- [What the task asks]:
In the material below, find each line with the string "turned" and copy it.

== Material shown ==

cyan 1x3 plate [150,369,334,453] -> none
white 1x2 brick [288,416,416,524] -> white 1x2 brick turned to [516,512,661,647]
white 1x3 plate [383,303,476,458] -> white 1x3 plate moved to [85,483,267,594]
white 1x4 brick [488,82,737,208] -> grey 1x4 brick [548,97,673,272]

===
== Material shown ==

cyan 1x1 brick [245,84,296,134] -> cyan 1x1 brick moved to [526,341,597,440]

===
== Material shown ==

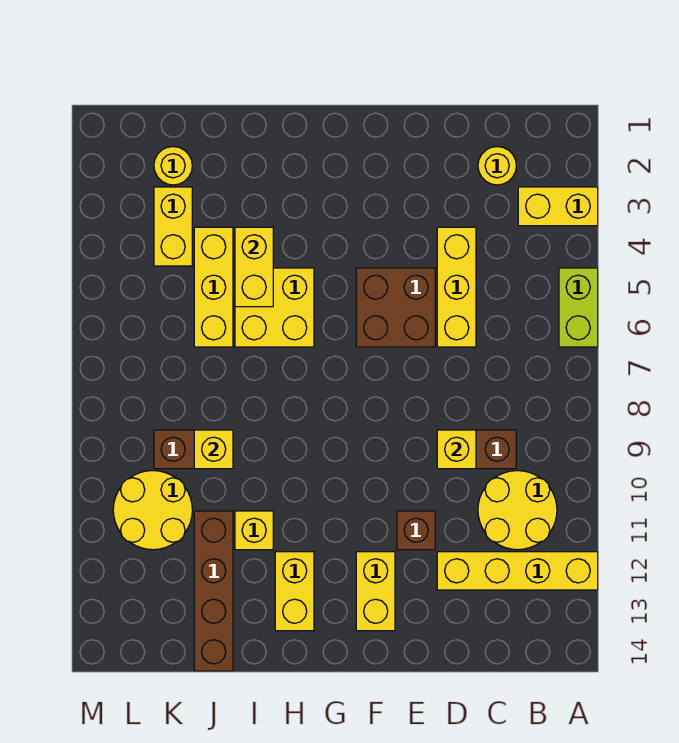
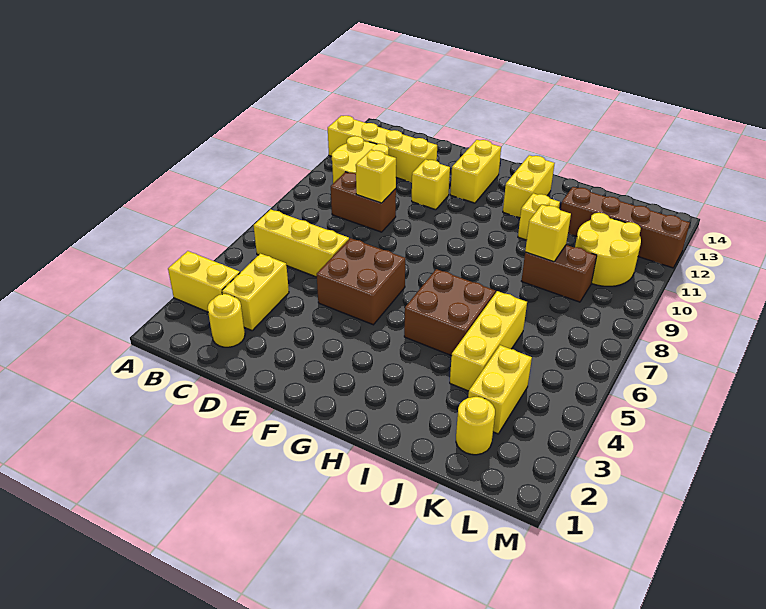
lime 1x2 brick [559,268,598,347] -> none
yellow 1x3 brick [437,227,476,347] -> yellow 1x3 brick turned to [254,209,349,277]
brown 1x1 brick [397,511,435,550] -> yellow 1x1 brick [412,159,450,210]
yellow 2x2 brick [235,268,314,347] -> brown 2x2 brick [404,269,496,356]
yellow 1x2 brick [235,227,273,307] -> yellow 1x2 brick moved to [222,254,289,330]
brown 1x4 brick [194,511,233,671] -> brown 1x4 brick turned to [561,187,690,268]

===

- [Solved problem]:
white 1x2 brick [288,416,416,524] -> white 1x2 brick turned to [516,512,661,647]
yellow 1x3 brick [437,227,476,347] -> yellow 1x3 brick turned to [254,209,349,277]
brown 1x4 brick [194,511,233,671] -> brown 1x4 brick turned to [561,187,690,268]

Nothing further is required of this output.